Exercise brief -
Your copy should hold the lines below from the first through the one that contains "cyan square: (318, 238)", each retyped exactly, and no pictures.

- - - -

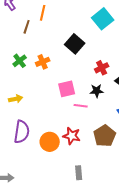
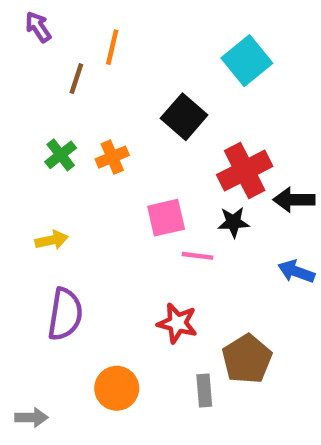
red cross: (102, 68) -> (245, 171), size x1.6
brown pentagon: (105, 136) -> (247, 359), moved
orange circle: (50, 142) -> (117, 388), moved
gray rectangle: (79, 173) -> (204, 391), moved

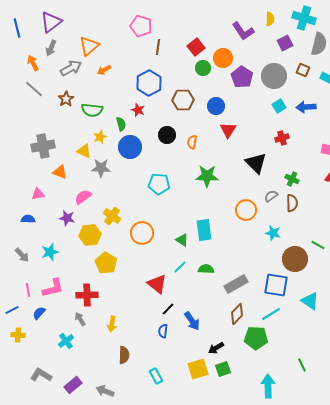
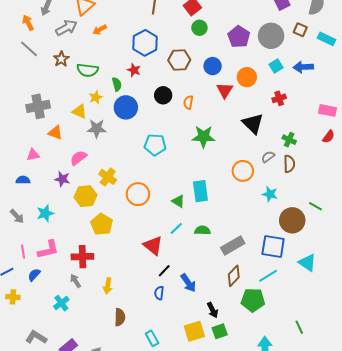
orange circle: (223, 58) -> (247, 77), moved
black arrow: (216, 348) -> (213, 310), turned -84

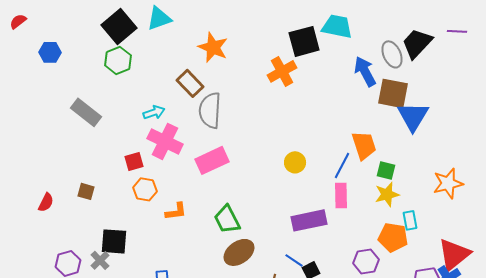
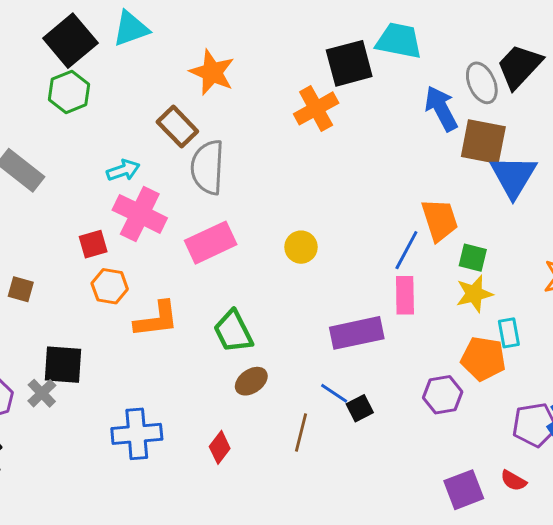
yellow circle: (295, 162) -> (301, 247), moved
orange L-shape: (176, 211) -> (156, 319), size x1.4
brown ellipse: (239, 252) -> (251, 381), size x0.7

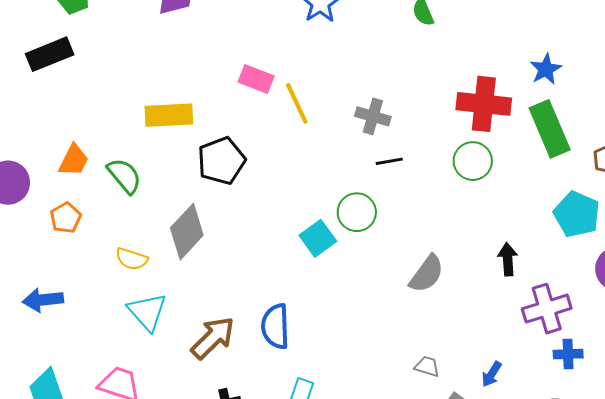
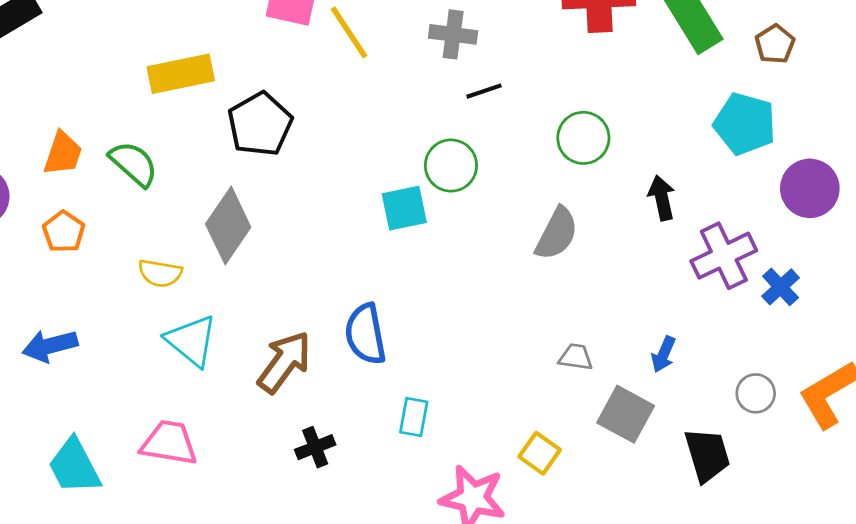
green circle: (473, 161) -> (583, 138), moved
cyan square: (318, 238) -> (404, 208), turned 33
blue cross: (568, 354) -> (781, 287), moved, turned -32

- - - -

Answer for the task -
red cross: (102, 68) -> (245, 171), size x1.6
brown pentagon: (105, 136) -> (247, 359), moved
orange circle: (50, 142) -> (117, 388), moved
gray rectangle: (79, 173) -> (204, 391), moved

orange circle: (223, 58) -> (247, 77), moved
black arrow: (216, 348) -> (213, 310), turned -84

yellow circle: (295, 162) -> (301, 247), moved
orange L-shape: (176, 211) -> (156, 319), size x1.4
brown ellipse: (239, 252) -> (251, 381), size x0.7

green circle: (473, 161) -> (583, 138), moved
cyan square: (318, 238) -> (404, 208), turned 33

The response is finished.